Work item:
Every record below should be printed exactly, except for the pictures.

Scene comparison data
__________
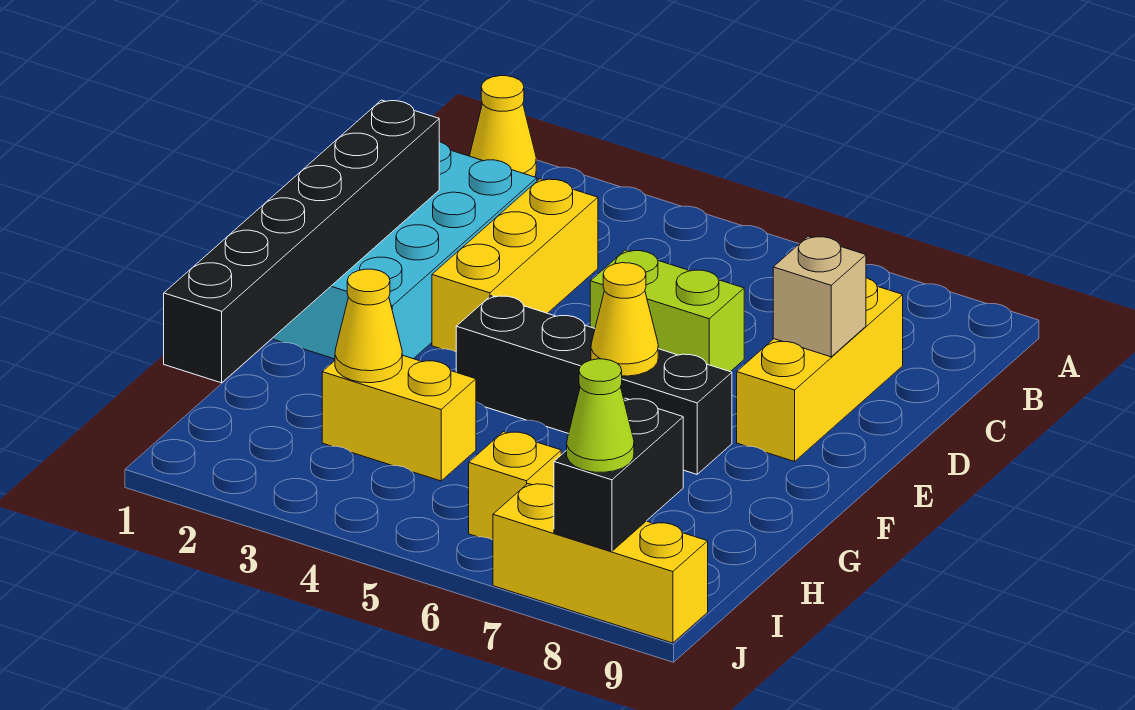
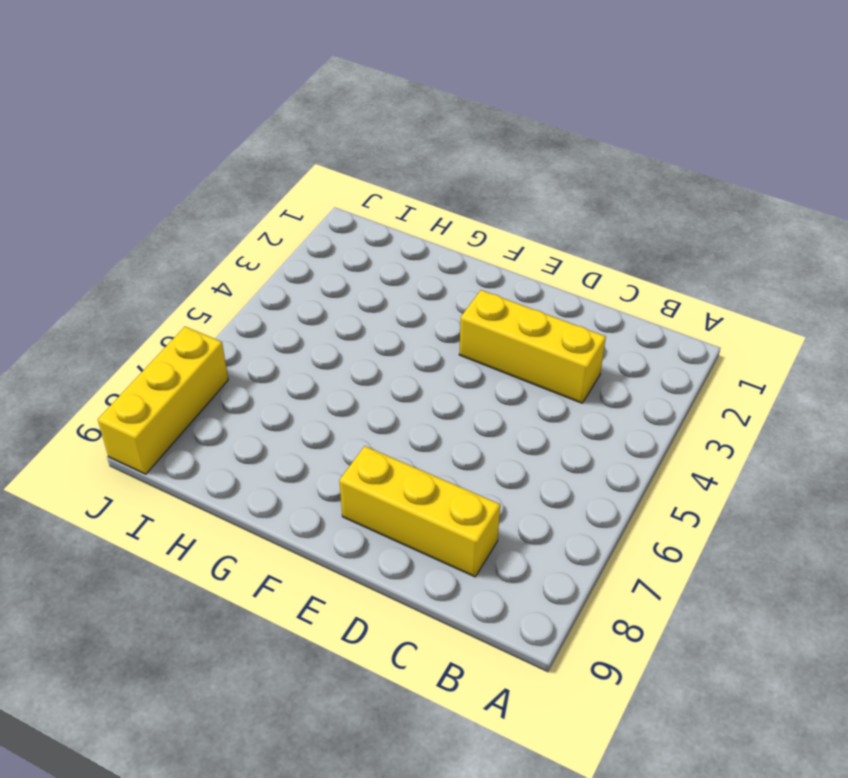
none -> yellow cone A1 level 1
none -> cyan brick C1:F2 level 1
none -> lime brick D5:D6 level 1

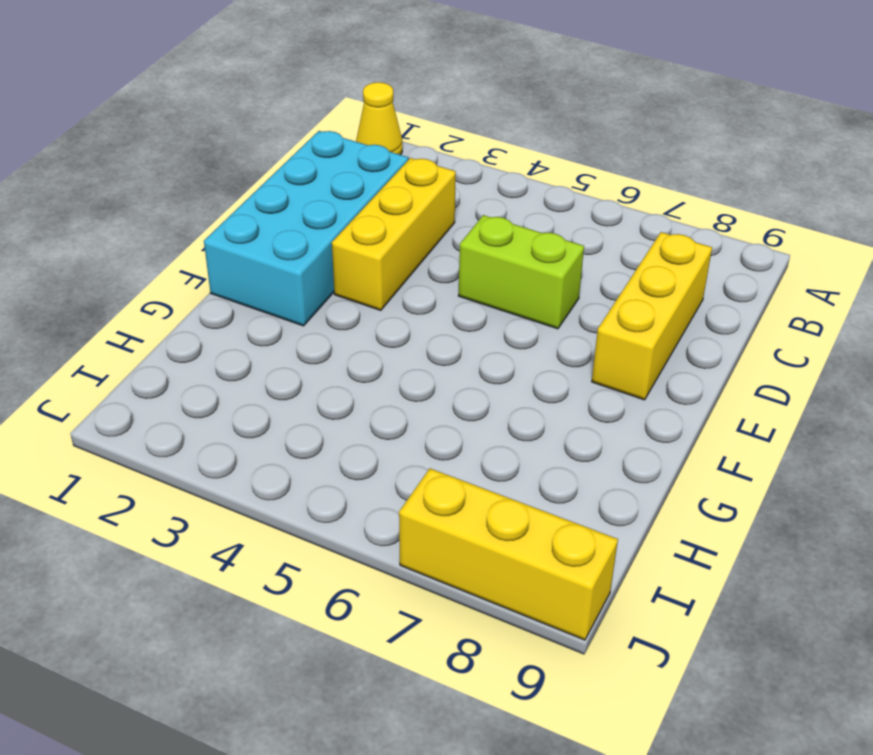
none -> black brick F4:F7 level 1
none -> yellow brick H3:H4 level 1
none -> yellow brick I6 level 1

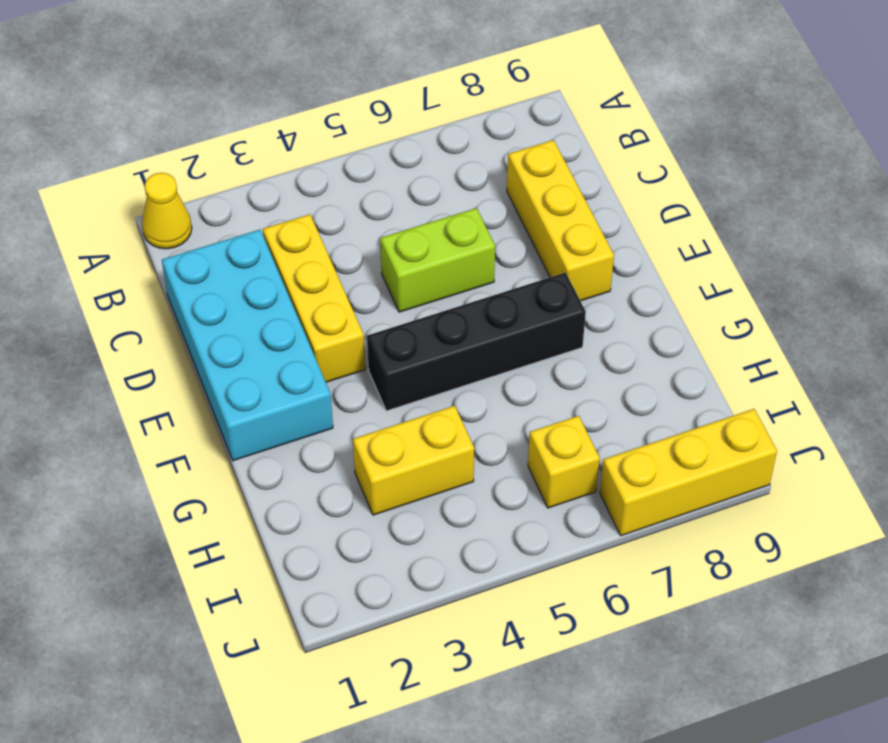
none -> black brick D1:I1 level 2
none -> tan brick D8 level 2
none -> yellow cone F6 level 2

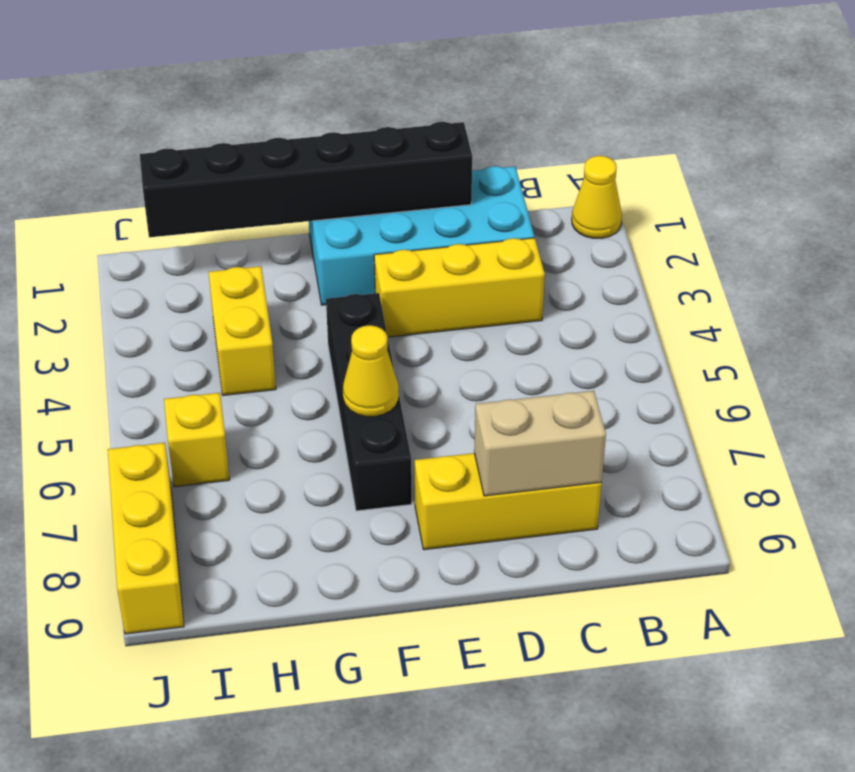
tan brick C8:D8 level 2 -> tan brick D8 level 2
none -> lime brick D5:D6 level 1
none -> yellow cone H3 level 2
none -> black brick I8:J8 level 2

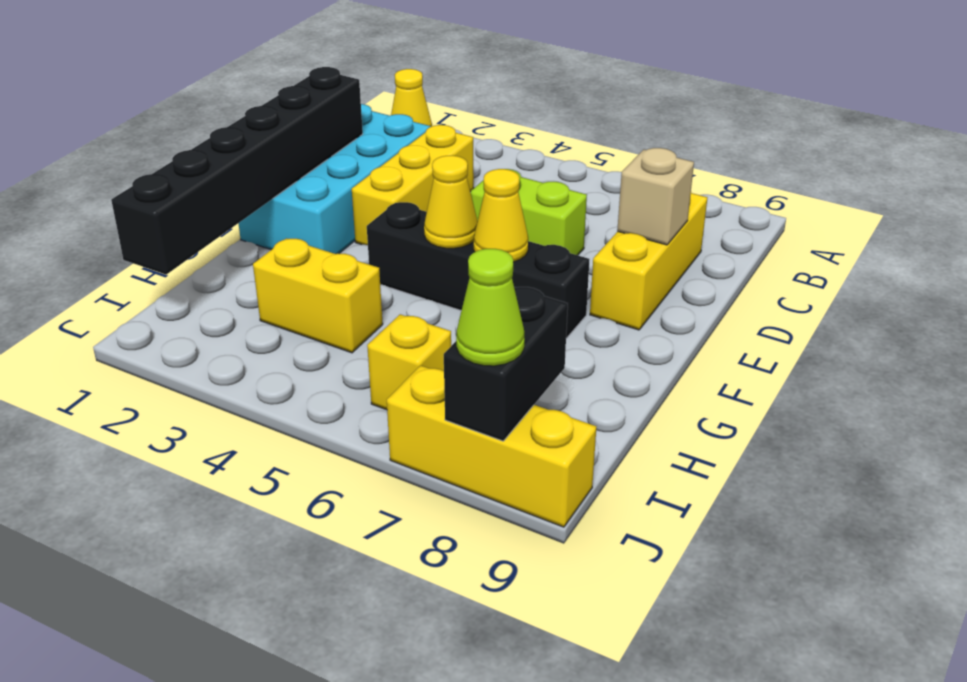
yellow cone F5 level 2 -> yellow cone H3 level 2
__________
Final answer:
none -> yellow cone A1 level 1
none -> cyan brick C1:F2 level 1
none -> lime brick D5:D6 level 1

none -> black brick F4:F7 level 1
none -> yellow brick H3:H4 level 1
none -> yellow brick I6 level 1

none -> black brick D1:I1 level 2
none -> tan brick D8 level 2
none -> yellow cone F6 level 2

tan brick C8:D8 level 2 -> tan brick D8 level 2
none -> lime brick D5:D6 level 1
none -> yellow cone H3 level 2
none -> black brick I8:J8 level 2

yellow cone F5 level 2 -> yellow cone H3 level 2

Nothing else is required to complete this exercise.